## Records provided
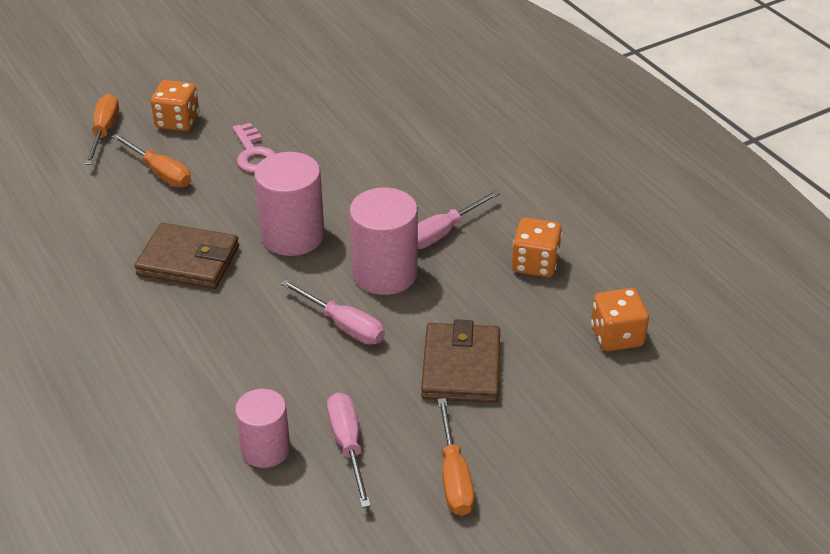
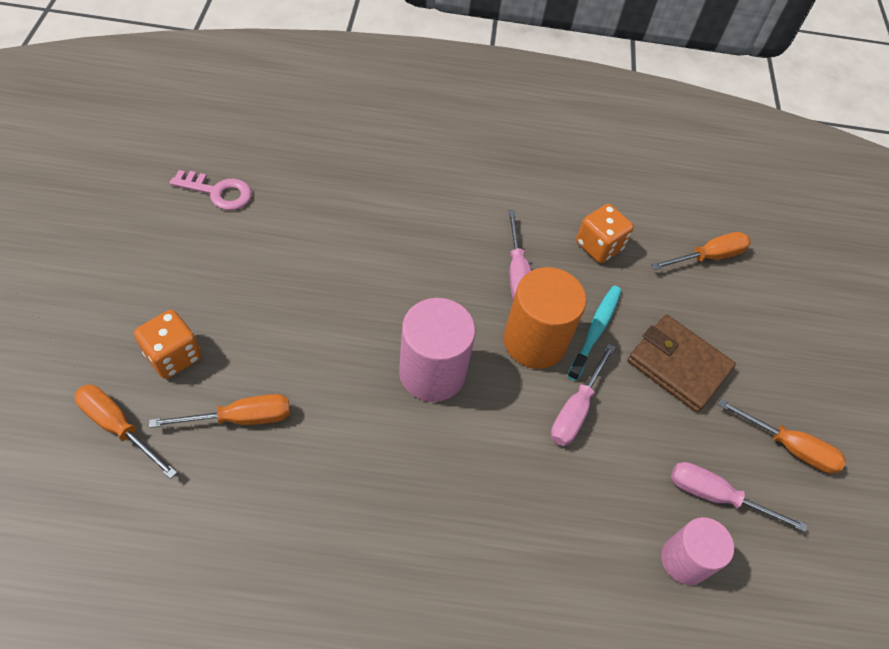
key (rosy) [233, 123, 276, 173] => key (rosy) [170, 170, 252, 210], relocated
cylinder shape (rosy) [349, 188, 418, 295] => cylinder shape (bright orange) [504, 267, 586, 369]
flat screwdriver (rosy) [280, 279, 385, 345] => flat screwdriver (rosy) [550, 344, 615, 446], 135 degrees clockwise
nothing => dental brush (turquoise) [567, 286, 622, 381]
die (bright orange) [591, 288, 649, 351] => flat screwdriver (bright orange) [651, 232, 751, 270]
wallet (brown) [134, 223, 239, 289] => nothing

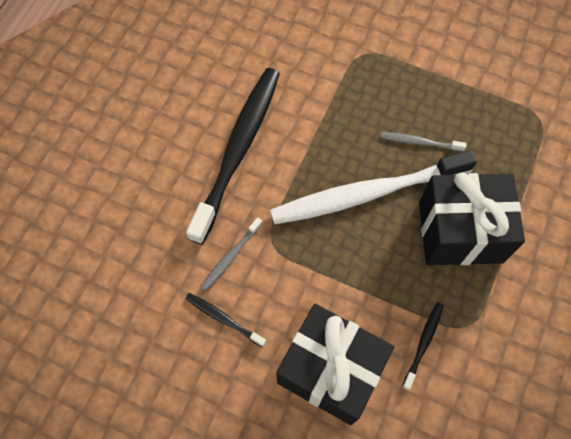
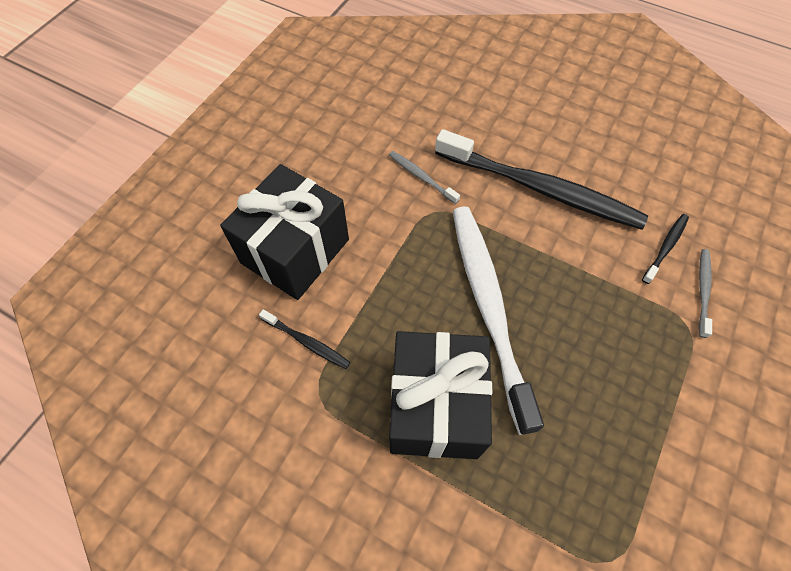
dental brush (jet-black) [185, 293, 266, 347] => dental brush (jet-black) [642, 214, 689, 284], relocated
dental brush (grey) [381, 132, 467, 152] => dental brush (grey) [699, 249, 712, 338], relocated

## Your task
Go through the data above and find the lines with the word "screwdriver". Copy each of those lines.

## Solved problem
flat screwdriver (rosy) [280, 279, 385, 345] => flat screwdriver (rosy) [550, 344, 615, 446], 135 degrees clockwise
die (bright orange) [591, 288, 649, 351] => flat screwdriver (bright orange) [651, 232, 751, 270]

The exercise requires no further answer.